What to do
For this exercise, restate the data below with no change at all.

Given records
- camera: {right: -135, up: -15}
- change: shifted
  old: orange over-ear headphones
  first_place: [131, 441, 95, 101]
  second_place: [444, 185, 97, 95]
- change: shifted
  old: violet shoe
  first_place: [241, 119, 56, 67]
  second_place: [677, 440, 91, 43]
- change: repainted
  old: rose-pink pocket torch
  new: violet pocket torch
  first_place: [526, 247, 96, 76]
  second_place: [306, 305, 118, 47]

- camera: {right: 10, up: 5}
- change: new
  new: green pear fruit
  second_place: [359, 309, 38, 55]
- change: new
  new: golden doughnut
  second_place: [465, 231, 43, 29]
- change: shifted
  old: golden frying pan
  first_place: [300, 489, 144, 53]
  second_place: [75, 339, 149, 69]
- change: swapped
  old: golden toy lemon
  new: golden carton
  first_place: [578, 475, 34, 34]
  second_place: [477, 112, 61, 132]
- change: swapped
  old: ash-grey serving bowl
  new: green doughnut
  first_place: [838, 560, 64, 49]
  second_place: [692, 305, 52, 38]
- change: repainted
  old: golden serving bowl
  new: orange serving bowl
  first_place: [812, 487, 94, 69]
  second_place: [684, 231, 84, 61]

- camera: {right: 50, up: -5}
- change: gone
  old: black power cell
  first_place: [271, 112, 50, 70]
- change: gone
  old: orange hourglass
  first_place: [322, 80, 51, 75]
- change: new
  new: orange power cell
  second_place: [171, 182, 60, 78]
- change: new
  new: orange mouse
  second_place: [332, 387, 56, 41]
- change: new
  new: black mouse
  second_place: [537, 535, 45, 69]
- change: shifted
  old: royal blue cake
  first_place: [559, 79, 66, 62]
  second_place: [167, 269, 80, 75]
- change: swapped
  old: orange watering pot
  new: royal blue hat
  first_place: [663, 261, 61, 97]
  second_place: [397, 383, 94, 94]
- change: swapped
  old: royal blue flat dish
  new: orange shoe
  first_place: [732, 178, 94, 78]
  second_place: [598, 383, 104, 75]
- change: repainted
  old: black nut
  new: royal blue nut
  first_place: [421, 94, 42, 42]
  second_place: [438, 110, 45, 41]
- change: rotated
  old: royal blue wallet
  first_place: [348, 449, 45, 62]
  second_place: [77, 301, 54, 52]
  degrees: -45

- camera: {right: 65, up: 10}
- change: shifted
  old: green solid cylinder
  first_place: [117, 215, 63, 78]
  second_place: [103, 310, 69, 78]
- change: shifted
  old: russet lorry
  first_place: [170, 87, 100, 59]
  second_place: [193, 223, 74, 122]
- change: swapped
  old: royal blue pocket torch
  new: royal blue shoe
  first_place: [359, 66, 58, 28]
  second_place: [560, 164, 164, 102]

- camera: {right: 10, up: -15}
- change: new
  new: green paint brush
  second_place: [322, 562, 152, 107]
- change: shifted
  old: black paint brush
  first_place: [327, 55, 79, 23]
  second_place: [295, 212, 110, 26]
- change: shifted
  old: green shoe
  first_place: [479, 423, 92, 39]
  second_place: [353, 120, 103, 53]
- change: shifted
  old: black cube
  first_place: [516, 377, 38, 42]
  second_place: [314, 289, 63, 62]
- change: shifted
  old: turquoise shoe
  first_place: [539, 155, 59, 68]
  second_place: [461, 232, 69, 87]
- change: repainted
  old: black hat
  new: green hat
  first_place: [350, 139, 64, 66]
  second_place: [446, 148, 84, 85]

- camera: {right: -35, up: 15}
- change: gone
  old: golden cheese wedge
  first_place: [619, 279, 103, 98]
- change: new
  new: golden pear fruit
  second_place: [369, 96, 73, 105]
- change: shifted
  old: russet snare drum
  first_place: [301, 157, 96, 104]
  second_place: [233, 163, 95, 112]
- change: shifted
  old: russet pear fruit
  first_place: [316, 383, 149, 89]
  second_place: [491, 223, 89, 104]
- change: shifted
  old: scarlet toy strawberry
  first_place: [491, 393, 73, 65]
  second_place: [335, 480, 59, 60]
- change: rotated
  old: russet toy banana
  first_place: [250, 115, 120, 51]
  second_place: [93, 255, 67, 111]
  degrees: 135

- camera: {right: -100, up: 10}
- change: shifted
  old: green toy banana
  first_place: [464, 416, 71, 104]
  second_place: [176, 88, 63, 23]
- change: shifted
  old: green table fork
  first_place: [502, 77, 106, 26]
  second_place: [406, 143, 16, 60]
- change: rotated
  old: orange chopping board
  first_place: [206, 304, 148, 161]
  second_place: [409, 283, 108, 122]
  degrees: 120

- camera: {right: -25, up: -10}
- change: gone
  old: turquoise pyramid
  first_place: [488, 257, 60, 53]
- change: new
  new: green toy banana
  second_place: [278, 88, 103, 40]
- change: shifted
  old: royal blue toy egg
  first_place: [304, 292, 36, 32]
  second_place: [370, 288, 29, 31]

Response
- camera: {right: -135, up: -15}
- change: shifted
  old: orange over-ear headphones
  first_place: [131, 441, 95, 101]
  second_place: [444, 185, 97, 95]
- change: shifted
  old: violet shoe
  first_place: [241, 119, 56, 67]
  second_place: [677, 440, 91, 43]
- change: repainted
  old: rose-pink pocket torch
  new: violet pocket torch
  first_place: [526, 247, 96, 76]
  second_place: [306, 305, 118, 47]

- camera: {right: 10, up: 5}
- change: new
  new: green pear fruit
  second_place: [359, 309, 38, 55]
- change: new
  new: golden doughnut
  second_place: [465, 231, 43, 29]
- change: shifted
  old: golden frying pan
  first_place: [300, 489, 144, 53]
  second_place: [75, 339, 149, 69]
- change: swapped
  old: golden toy lemon
  new: golden carton
  first_place: [578, 475, 34, 34]
  second_place: [477, 112, 61, 132]
- change: swapped
  old: ash-grey serving bowl
  new: green doughnut
  first_place: [838, 560, 64, 49]
  second_place: [692, 305, 52, 38]
- change: repainted
  old: golden serving bowl
  new: orange serving bowl
  first_place: [812, 487, 94, 69]
  second_place: [684, 231, 84, 61]

- camera: {right: 50, up: -5}
- change: gone
  old: black power cell
  first_place: [271, 112, 50, 70]
- change: gone
  old: orange hourglass
  first_place: [322, 80, 51, 75]
- change: new
  new: orange power cell
  second_place: [171, 182, 60, 78]
- change: new
  new: orange mouse
  second_place: [332, 387, 56, 41]
- change: new
  new: black mouse
  second_place: [537, 535, 45, 69]
- change: shifted
  old: royal blue cake
  first_place: [559, 79, 66, 62]
  second_place: [167, 269, 80, 75]
- change: swapped
  old: orange watering pot
  new: royal blue hat
  first_place: [663, 261, 61, 97]
  second_place: [397, 383, 94, 94]
- change: swapped
  old: royal blue flat dish
  new: orange shoe
  first_place: [732, 178, 94, 78]
  second_place: [598, 383, 104, 75]
- change: repainted
  old: black nut
  new: royal blue nut
  first_place: [421, 94, 42, 42]
  second_place: [438, 110, 45, 41]
- change: rotated
  old: royal blue wallet
  first_place: [348, 449, 45, 62]
  second_place: [77, 301, 54, 52]
  degrees: -45

- camera: {right: 65, up: 10}
- change: shifted
  old: green solid cylinder
  first_place: [117, 215, 63, 78]
  second_place: [103, 310, 69, 78]
- change: shifted
  old: russet lorry
  first_place: [170, 87, 100, 59]
  second_place: [193, 223, 74, 122]
- change: swapped
  old: royal blue pocket torch
  new: royal blue shoe
  first_place: [359, 66, 58, 28]
  second_place: [560, 164, 164, 102]

- camera: {right: 10, up: -15}
- change: new
  new: green paint brush
  second_place: [322, 562, 152, 107]
- change: shifted
  old: black paint brush
  first_place: [327, 55, 79, 23]
  second_place: [295, 212, 110, 26]
- change: shifted
  old: green shoe
  first_place: [479, 423, 92, 39]
  second_place: [353, 120, 103, 53]
- change: shifted
  old: black cube
  first_place: [516, 377, 38, 42]
  second_place: [314, 289, 63, 62]
- change: shifted
  old: turquoise shoe
  first_place: [539, 155, 59, 68]
  second_place: [461, 232, 69, 87]
- change: repainted
  old: black hat
  new: green hat
  first_place: [350, 139, 64, 66]
  second_place: [446, 148, 84, 85]

- camera: {right: -35, up: 15}
- change: gone
  old: golden cheese wedge
  first_place: [619, 279, 103, 98]
- change: new
  new: golden pear fruit
  second_place: [369, 96, 73, 105]
- change: shifted
  old: russet snare drum
  first_place: [301, 157, 96, 104]
  second_place: [233, 163, 95, 112]
- change: shifted
  old: russet pear fruit
  first_place: [316, 383, 149, 89]
  second_place: [491, 223, 89, 104]
- change: shifted
  old: scarlet toy strawberry
  first_place: [491, 393, 73, 65]
  second_place: [335, 480, 59, 60]
- change: rotated
  old: russet toy banana
  first_place: [250, 115, 120, 51]
  second_place: [93, 255, 67, 111]
  degrees: 135

- camera: {right: -100, up: 10}
- change: shifted
  old: green toy banana
  first_place: [464, 416, 71, 104]
  second_place: [176, 88, 63, 23]
- change: shifted
  old: green table fork
  first_place: [502, 77, 106, 26]
  second_place: [406, 143, 16, 60]
- change: rotated
  old: orange chopping board
  first_place: [206, 304, 148, 161]
  second_place: [409, 283, 108, 122]
  degrees: 120

- camera: {right: -25, up: -10}
- change: gone
  old: turquoise pyramid
  first_place: [488, 257, 60, 53]
- change: new
  new: green toy banana
  second_place: [278, 88, 103, 40]
- change: shifted
  old: royal blue toy egg
  first_place: [304, 292, 36, 32]
  second_place: [370, 288, 29, 31]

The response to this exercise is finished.